Assignment — Please repeat the lines below exactly. Begin with the line containing "red door key" and go on through the line containing "recolor | orange-coloured".

Extracted material START

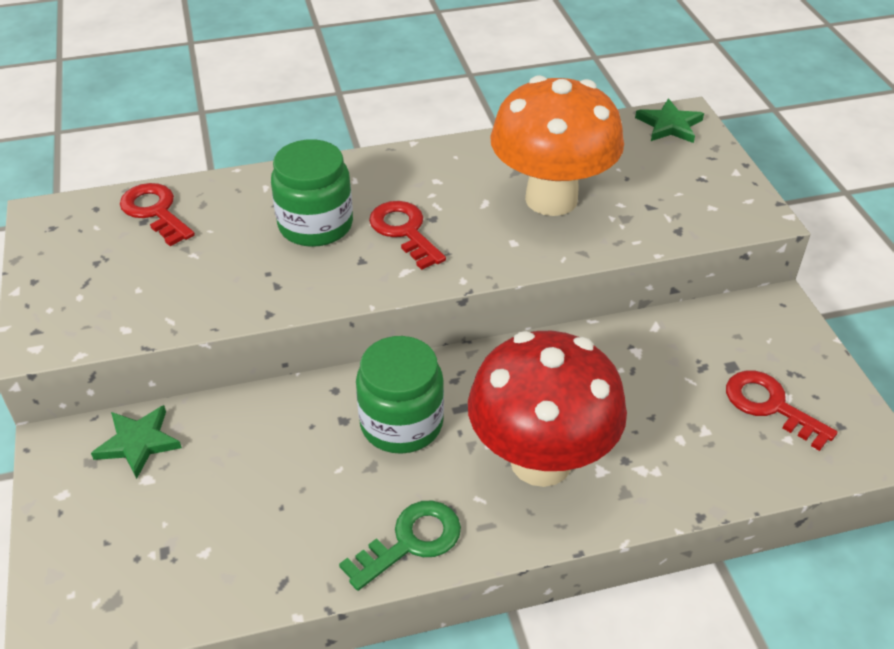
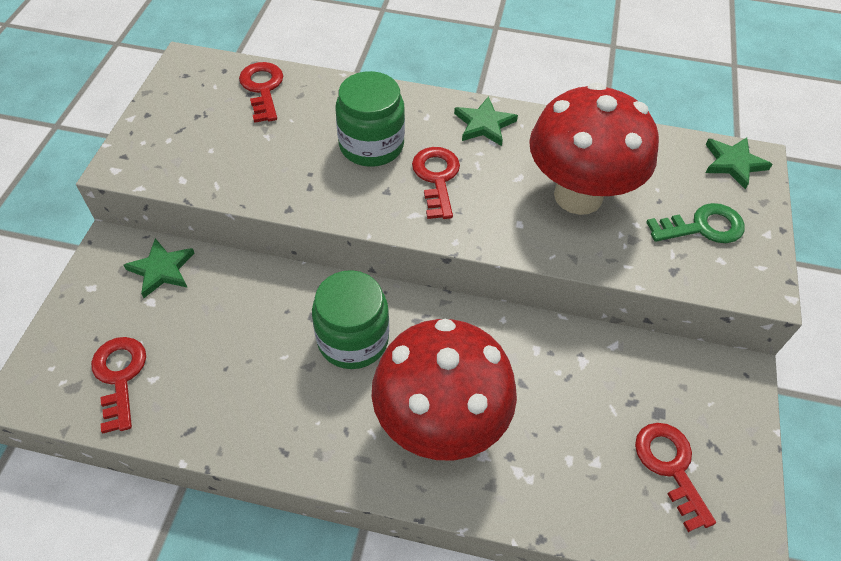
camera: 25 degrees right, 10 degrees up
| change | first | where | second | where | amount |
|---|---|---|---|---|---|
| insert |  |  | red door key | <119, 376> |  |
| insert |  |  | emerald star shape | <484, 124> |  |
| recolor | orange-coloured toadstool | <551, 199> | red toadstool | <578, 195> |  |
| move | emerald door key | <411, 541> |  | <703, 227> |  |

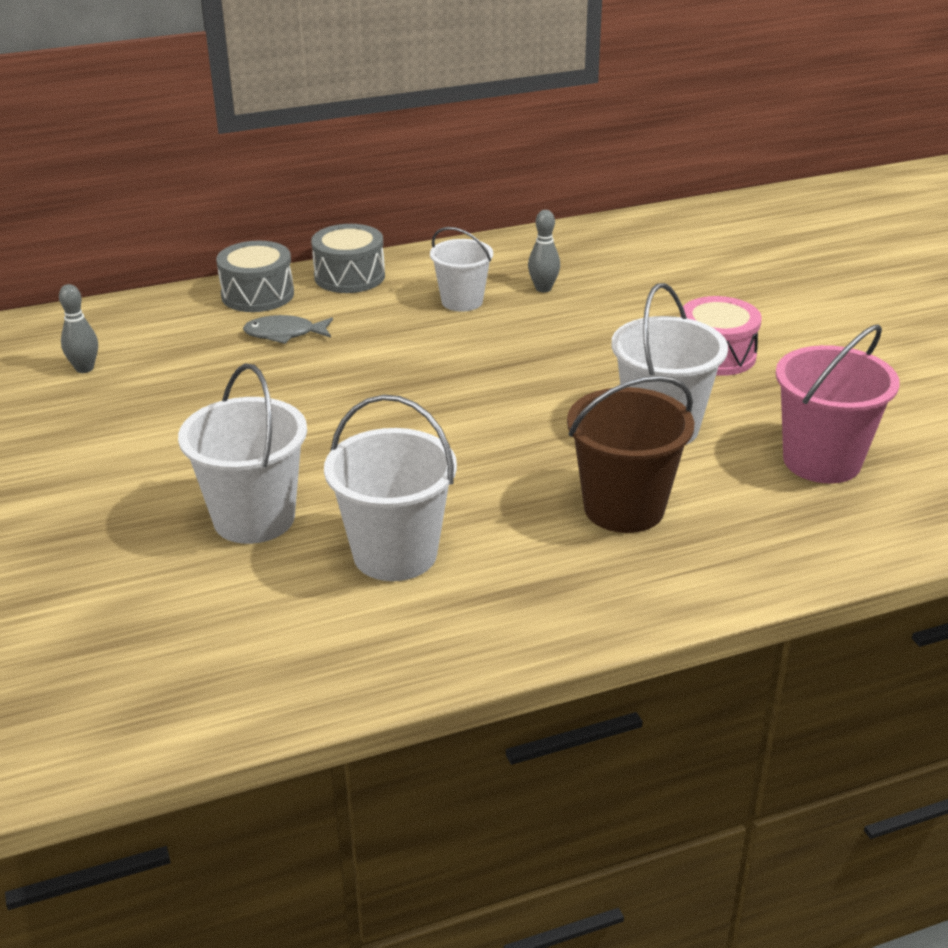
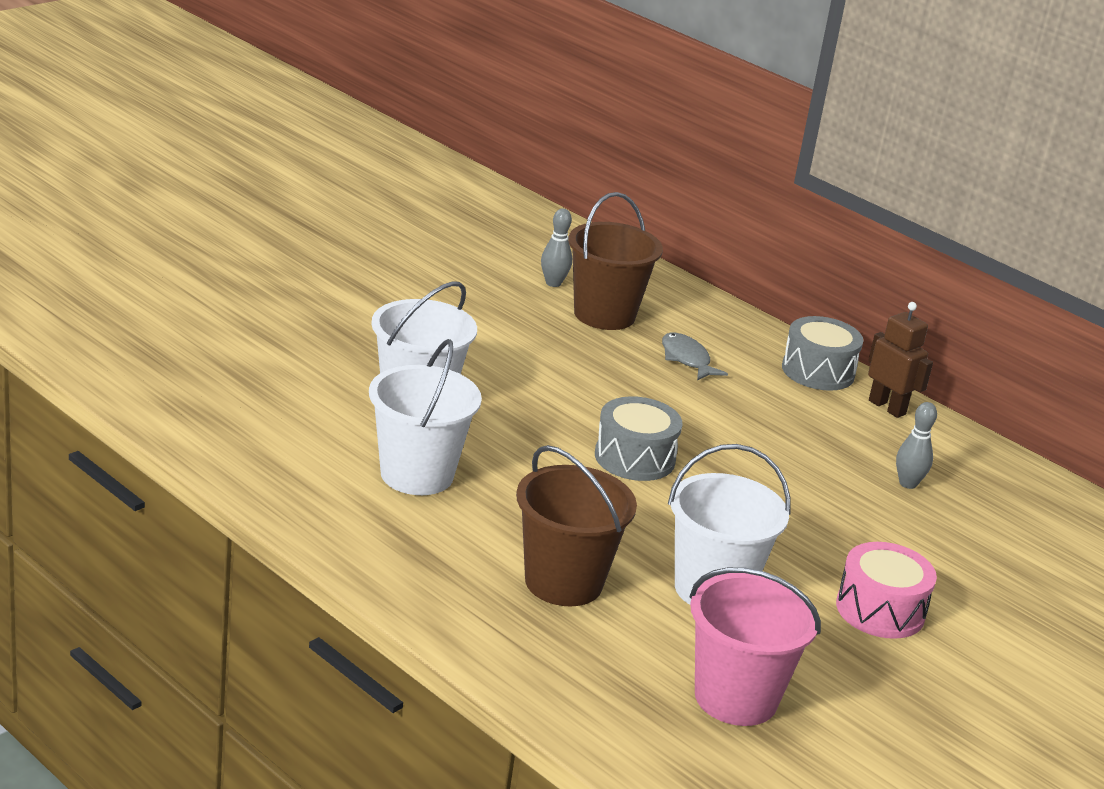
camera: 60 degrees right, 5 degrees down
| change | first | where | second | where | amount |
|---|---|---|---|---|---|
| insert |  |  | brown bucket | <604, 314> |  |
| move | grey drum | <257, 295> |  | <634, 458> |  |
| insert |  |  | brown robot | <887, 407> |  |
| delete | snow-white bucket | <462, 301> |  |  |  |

Extracted material END
Extracted material START

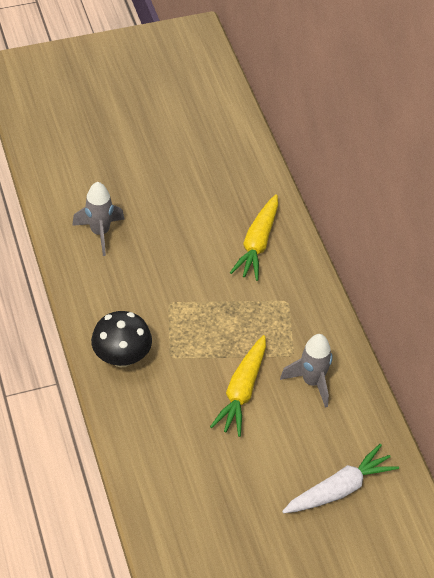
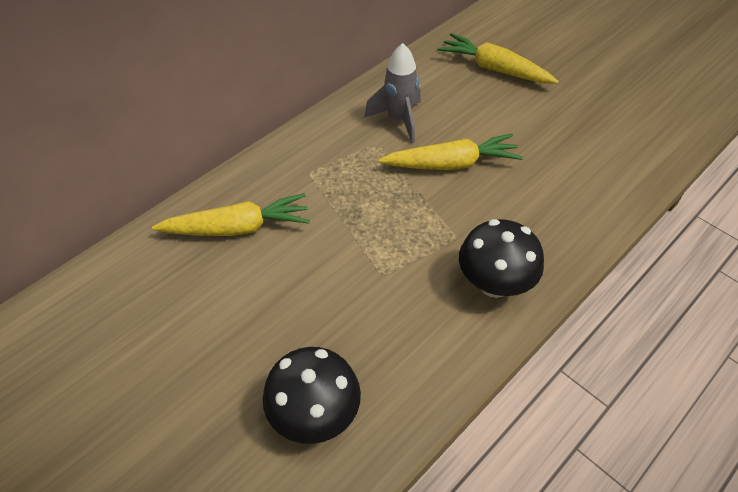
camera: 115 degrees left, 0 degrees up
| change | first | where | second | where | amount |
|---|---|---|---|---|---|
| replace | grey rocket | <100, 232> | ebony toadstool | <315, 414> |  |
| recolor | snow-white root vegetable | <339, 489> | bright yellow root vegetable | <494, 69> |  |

Extracted material END

Written reply —
| insert |  |  | red door key | <119, 376> |  |
| insert |  |  | emerald star shape | <484, 124> |  |
| recolor | orange-coloured toadstool | <551, 199> | red toadstool | <578, 195> |  |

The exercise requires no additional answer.